++++ Data rows ++++
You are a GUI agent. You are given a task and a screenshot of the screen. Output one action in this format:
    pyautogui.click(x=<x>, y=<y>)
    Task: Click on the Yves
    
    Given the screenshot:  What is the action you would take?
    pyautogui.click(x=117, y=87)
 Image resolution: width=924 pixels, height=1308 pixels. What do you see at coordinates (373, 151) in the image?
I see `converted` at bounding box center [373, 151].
++++
◆ Request ◆
Reproduce the rows, changing every occurrence of "GUI agent" to "desktop assistant" and keeping everything else identical.

◆ Task result ◆
You are a desktop assistant. You are given a task and a screenshot of the screen. Output one action in this format:
    pyautogui.click(x=<x>, y=<y>)
    Task: Click on the Yves
    
    Given the screenshot:  What is the action you would take?
    pyautogui.click(x=117, y=87)
 Image resolution: width=924 pixels, height=1308 pixels. What do you see at coordinates (373, 151) in the image?
I see `converted` at bounding box center [373, 151].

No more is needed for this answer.